■ DATA TO PROCESS
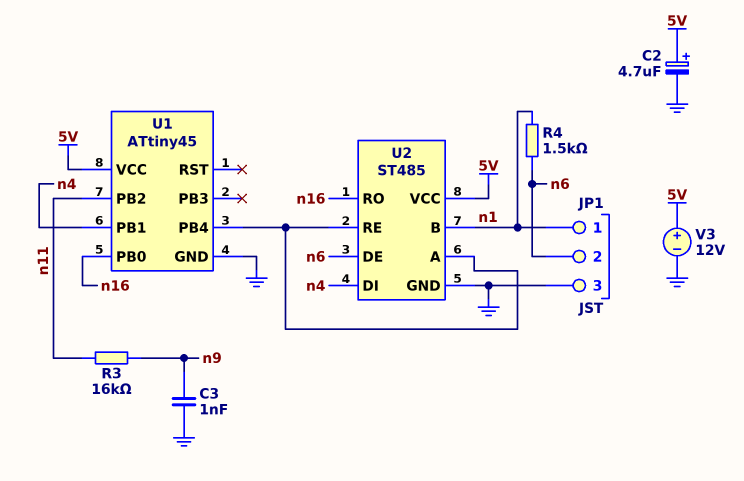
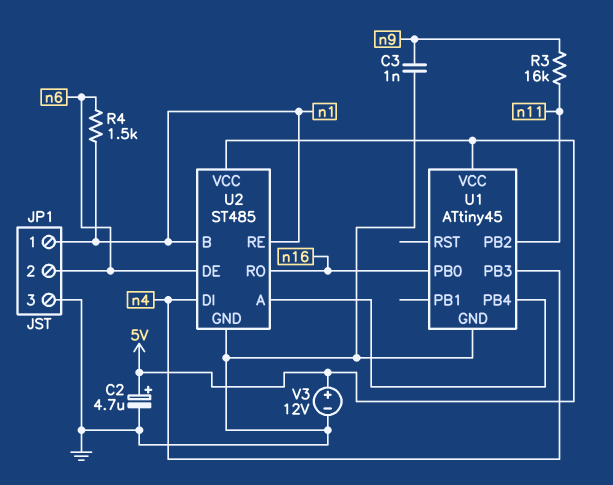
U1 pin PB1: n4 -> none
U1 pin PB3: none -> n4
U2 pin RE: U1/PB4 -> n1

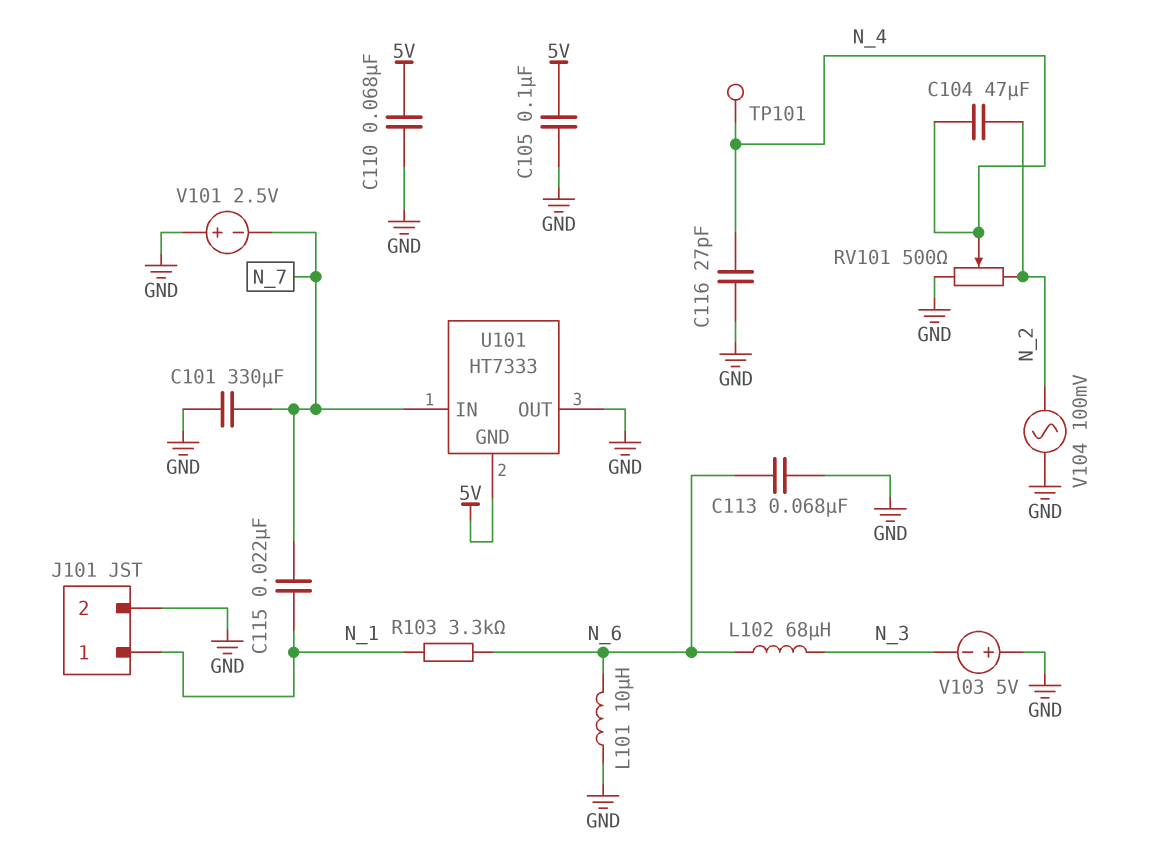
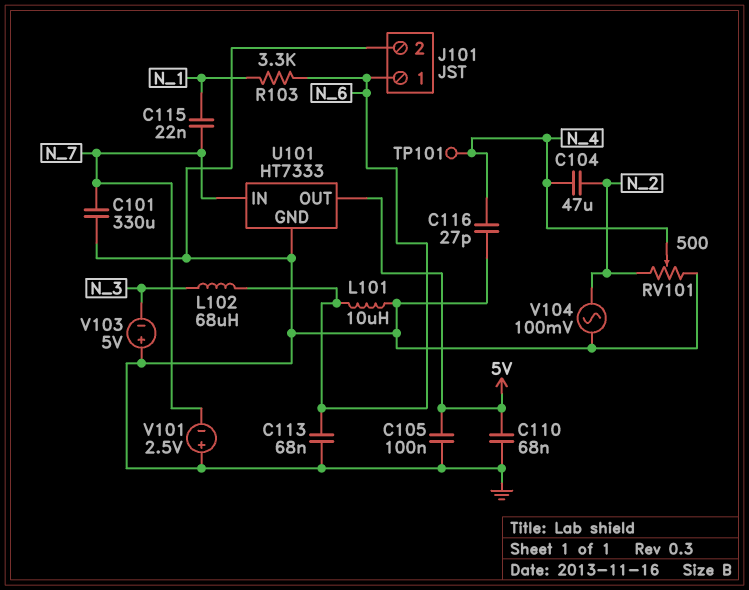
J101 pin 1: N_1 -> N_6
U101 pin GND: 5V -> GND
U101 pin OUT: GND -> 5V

■ EXERCISE BRIEF
Your output should be the lines from the one with "U1 pin PB3: none -> n4" through the end of the listing, copied exactly and with the pictures left out.

■ TASK SOLUTION
U1 pin PB3: none -> n4
U2 pin RE: U1/PB4 -> n1

J101 pin 1: N_1 -> N_6
U101 pin GND: 5V -> GND
U101 pin OUT: GND -> 5V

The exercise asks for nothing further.